**What is expected**
Please reproduce the line containing "brown brick F10" and every line after it in the records below, exactly and with nothing else.
*** Materials provided
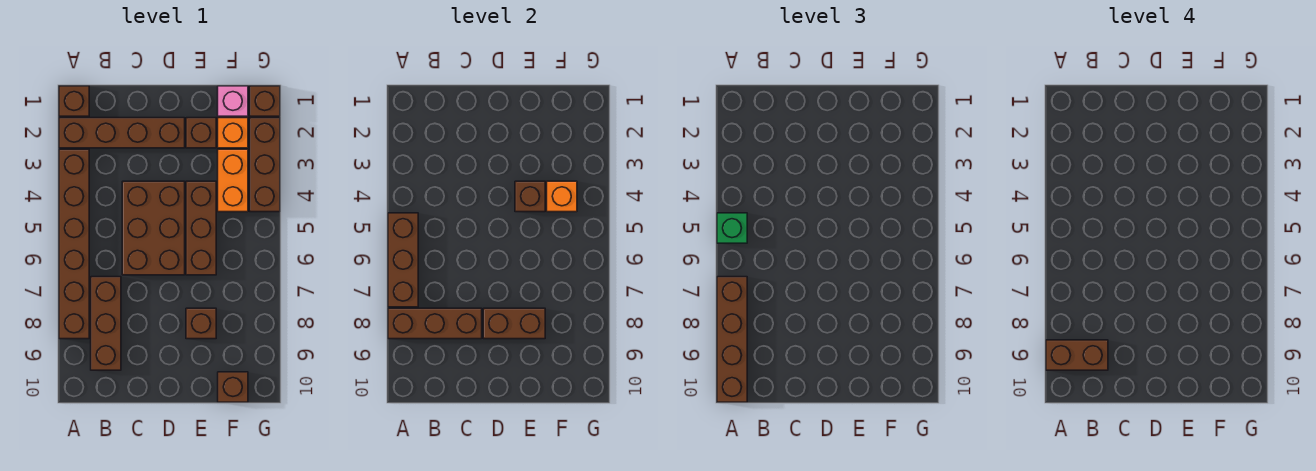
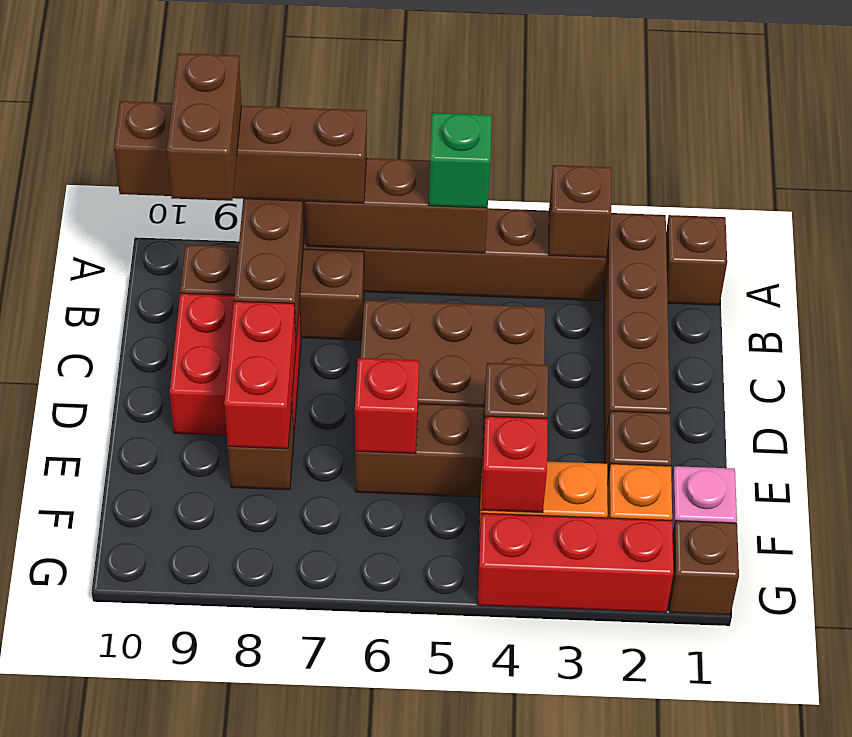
none -> red brick C8:D9 level 1
brown brick D8:E8 level 2 -> red brick D8:E8 level 2
none -> red brick E6 level 2
orange brick F4 level 2 -> red brick F4 level 2
brown brick F10 level 1 -> brown brick A3 level 2
brown brick G2:G4 level 1 -> red brick G2:G4 level 1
******
**Response for this exercise**
brown brick F10 level 1 -> brown brick A3 level 2
brown brick G2:G4 level 1 -> red brick G2:G4 level 1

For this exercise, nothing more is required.